> [Try it]:
Copying exactly, give the lines in the material below from the one with "camera: 80 degrees right, 25 degrees up" to the one with "(674, 353) = (335, 653): white", ends included, and nothing besides.
:: Data for the task ::
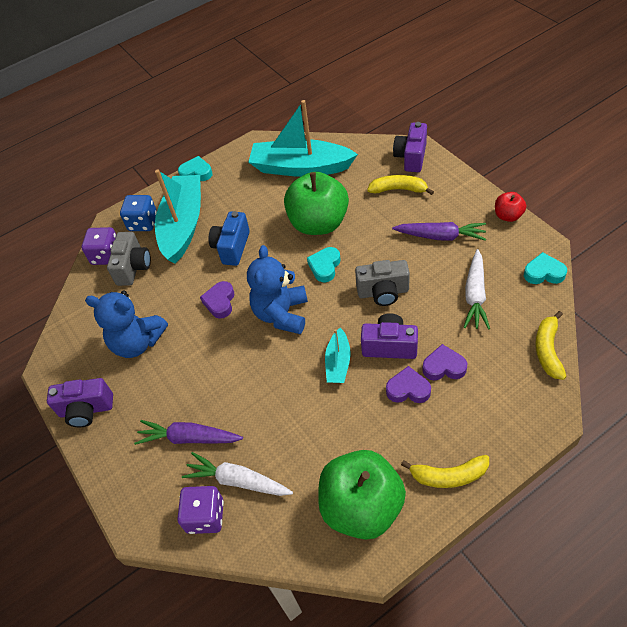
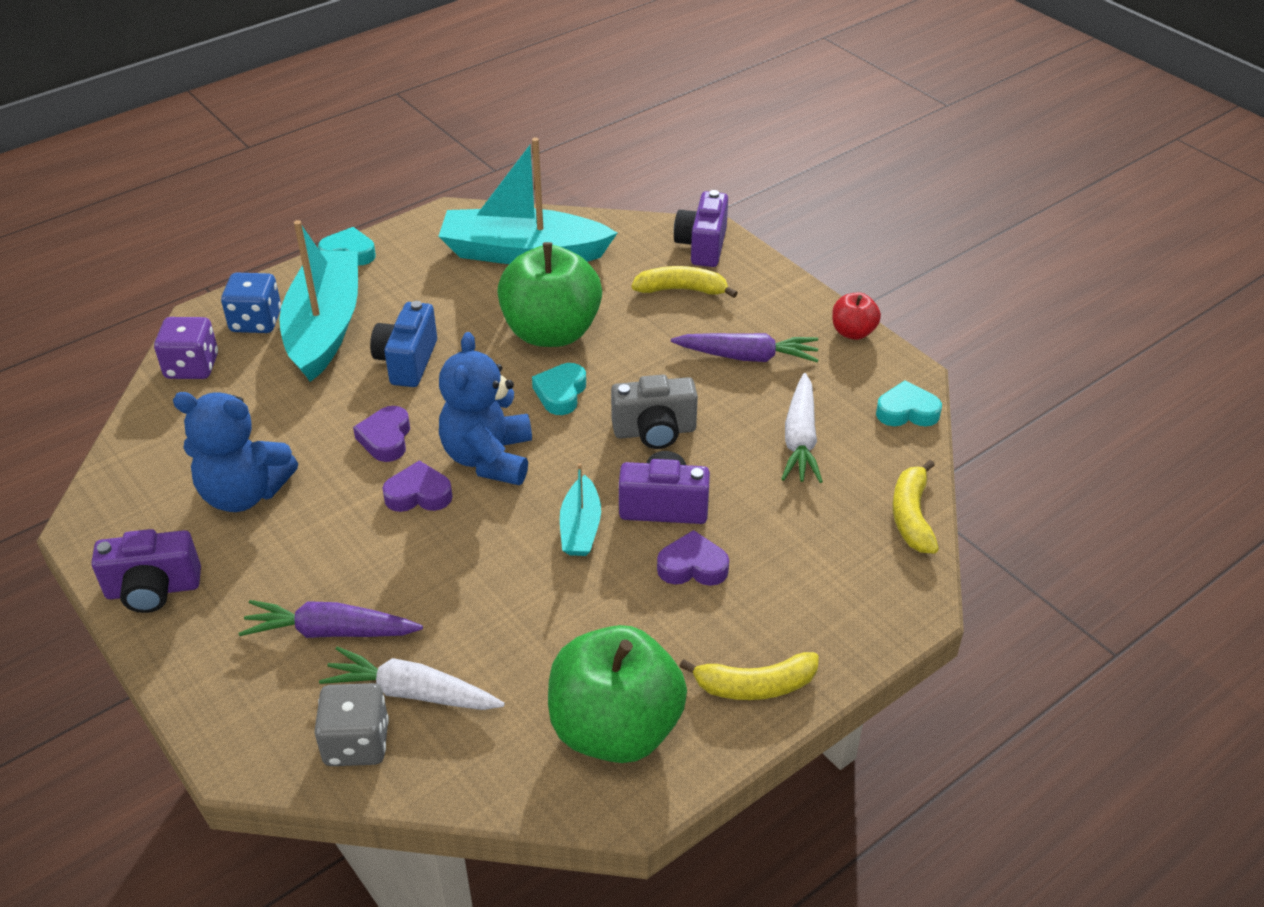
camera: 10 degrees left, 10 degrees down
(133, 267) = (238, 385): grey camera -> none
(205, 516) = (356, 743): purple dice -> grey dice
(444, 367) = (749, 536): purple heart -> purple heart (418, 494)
:::
:: Data for the task ::
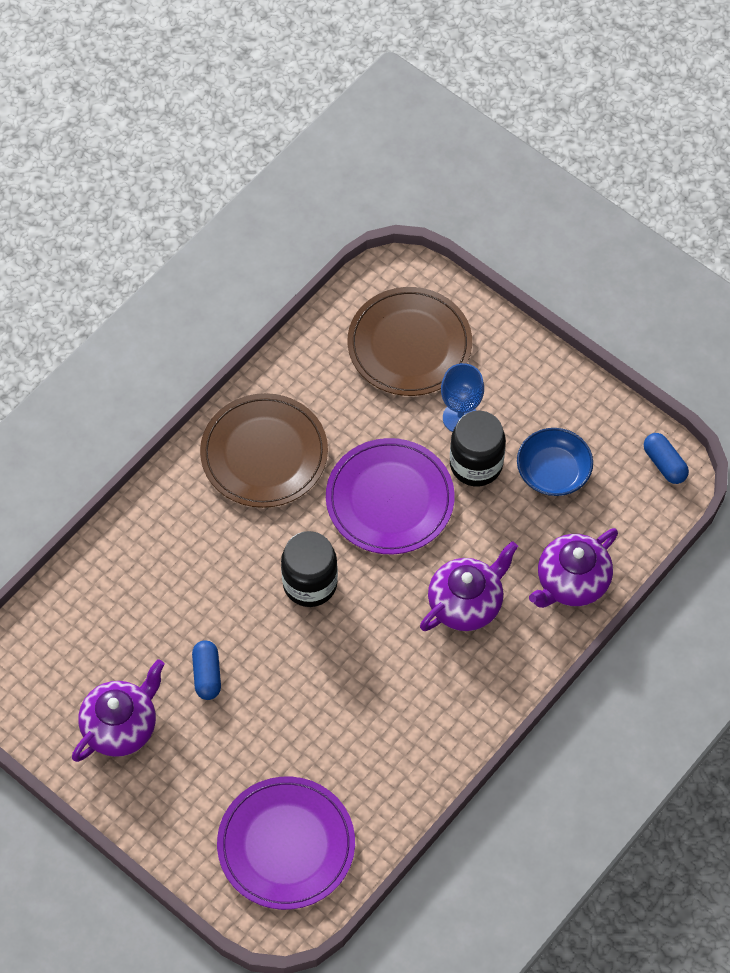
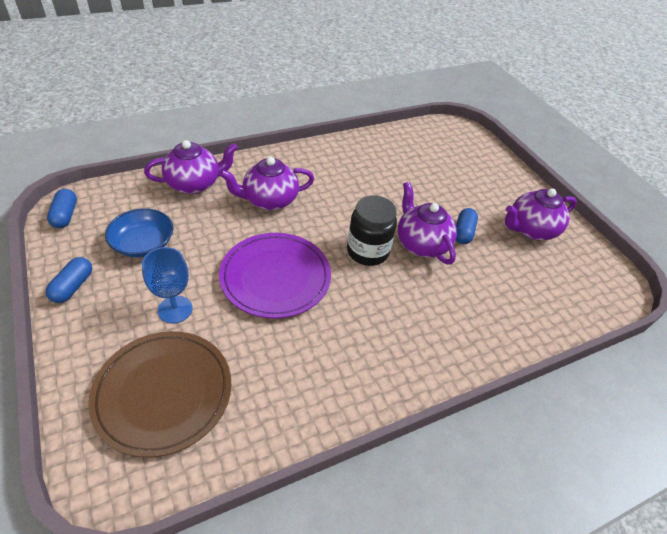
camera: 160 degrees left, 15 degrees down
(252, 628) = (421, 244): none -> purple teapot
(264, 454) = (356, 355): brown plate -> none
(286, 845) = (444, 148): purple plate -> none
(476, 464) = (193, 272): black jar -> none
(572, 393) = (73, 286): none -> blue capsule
:::
:: Data for the task ::
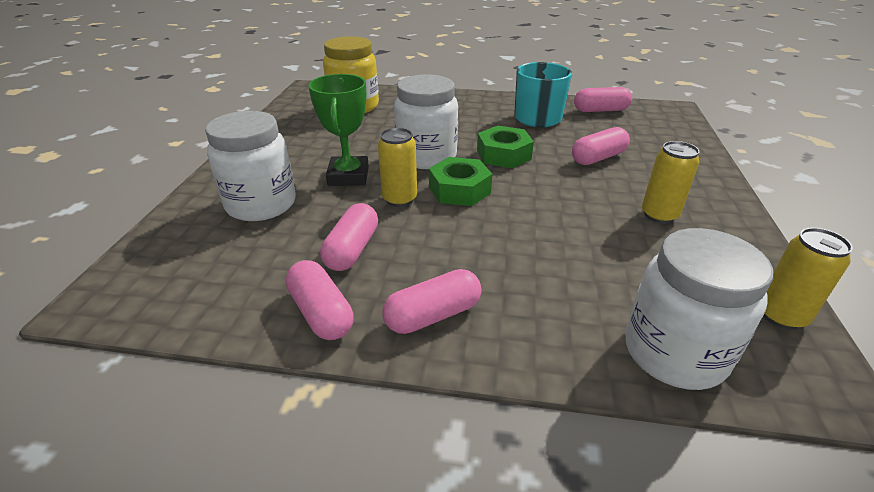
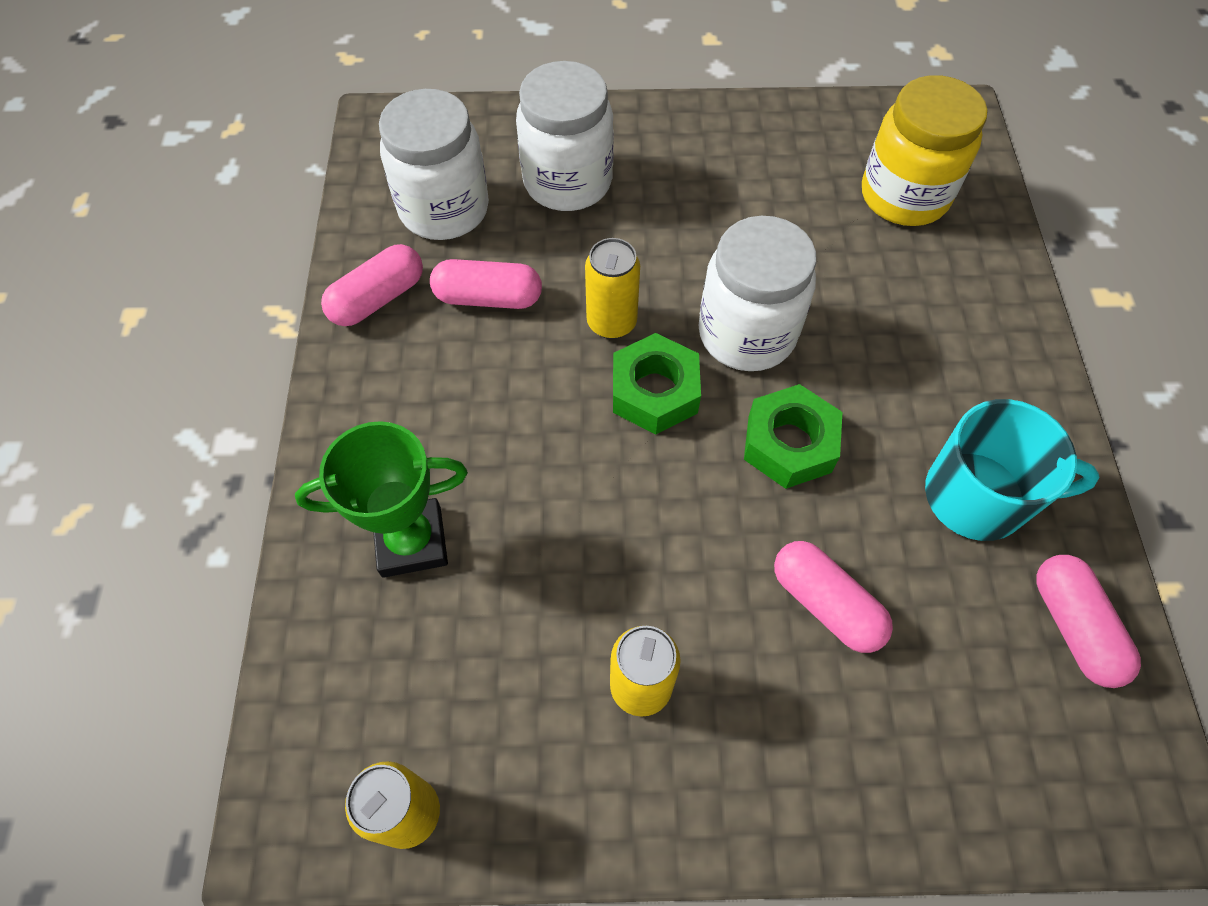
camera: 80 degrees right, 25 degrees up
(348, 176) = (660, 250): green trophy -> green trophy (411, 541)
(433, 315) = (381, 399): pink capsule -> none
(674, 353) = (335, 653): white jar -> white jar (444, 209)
:::
> [Exercise response]:
camera: 80 degrees right, 25 degrees up
(348, 176) = (660, 250): green trophy -> green trophy (411, 541)
(433, 315) = (381, 399): pink capsule -> none
(674, 353) = (335, 653): white jar -> white jar (444, 209)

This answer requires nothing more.